(Edit difference data)
-------------------------

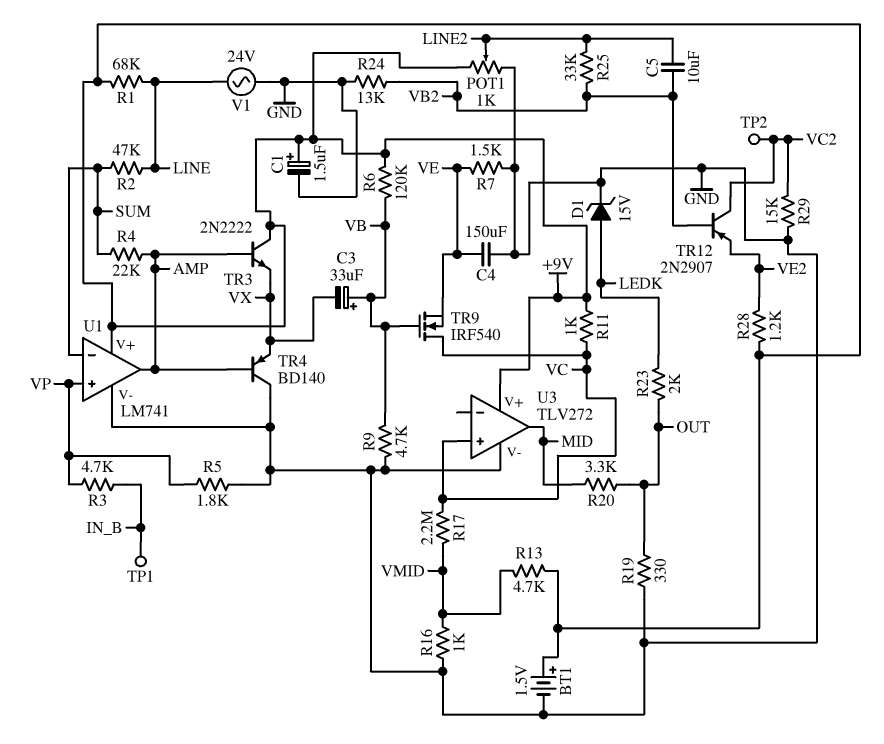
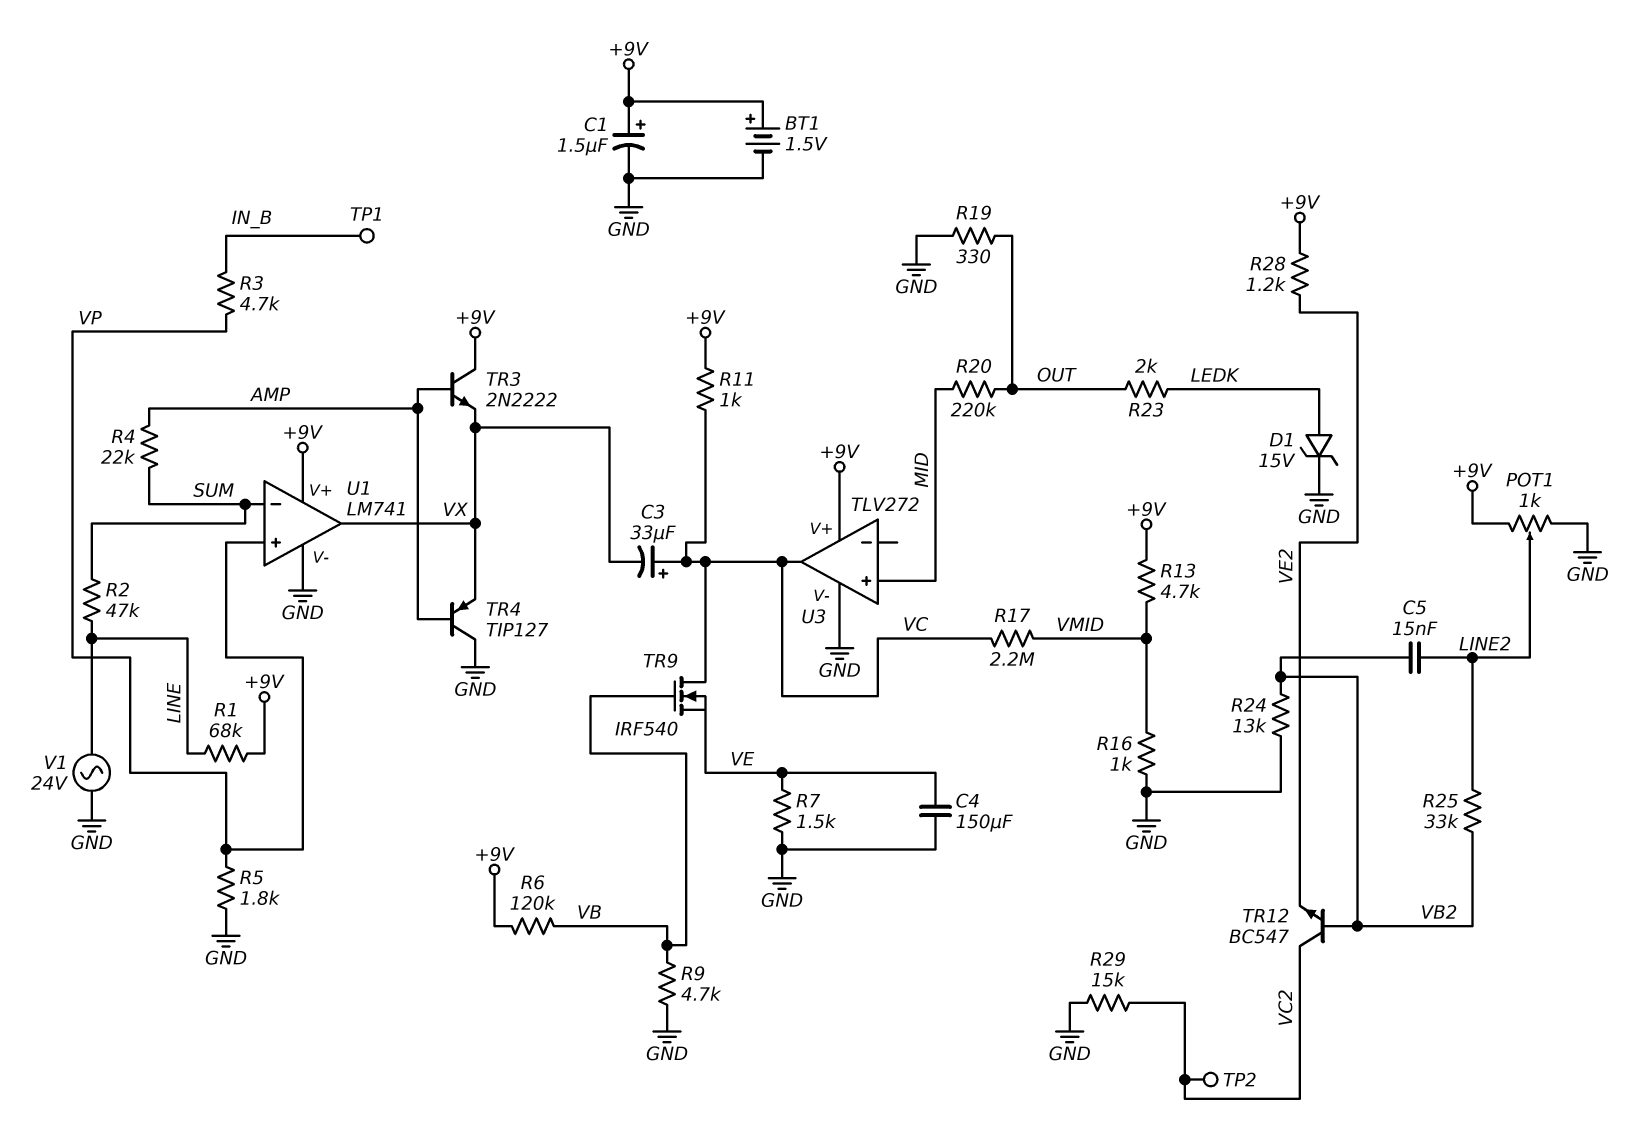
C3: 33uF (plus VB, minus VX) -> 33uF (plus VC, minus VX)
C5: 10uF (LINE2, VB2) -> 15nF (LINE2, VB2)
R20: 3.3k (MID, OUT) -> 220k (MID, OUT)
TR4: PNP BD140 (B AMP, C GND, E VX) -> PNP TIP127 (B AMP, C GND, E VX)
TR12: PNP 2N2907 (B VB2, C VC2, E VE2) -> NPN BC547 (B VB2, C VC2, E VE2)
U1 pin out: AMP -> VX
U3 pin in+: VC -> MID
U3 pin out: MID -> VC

-------------------------

Exercise prompt »
Repeat exactly the lines from the start of the entries down to the line with "U1 pin out: AMP -> VX", keeping both ends but none of the pictures.

Exercise solution »
C3: 33uF (plus VB, minus VX) -> 33uF (plus VC, minus VX)
C5: 10uF (LINE2, VB2) -> 15nF (LINE2, VB2)
R20: 3.3k (MID, OUT) -> 220k (MID, OUT)
TR4: PNP BD140 (B AMP, C GND, E VX) -> PNP TIP127 (B AMP, C GND, E VX)
TR12: PNP 2N2907 (B VB2, C VC2, E VE2) -> NPN BC547 (B VB2, C VC2, E VE2)
U1 pin out: AMP -> VX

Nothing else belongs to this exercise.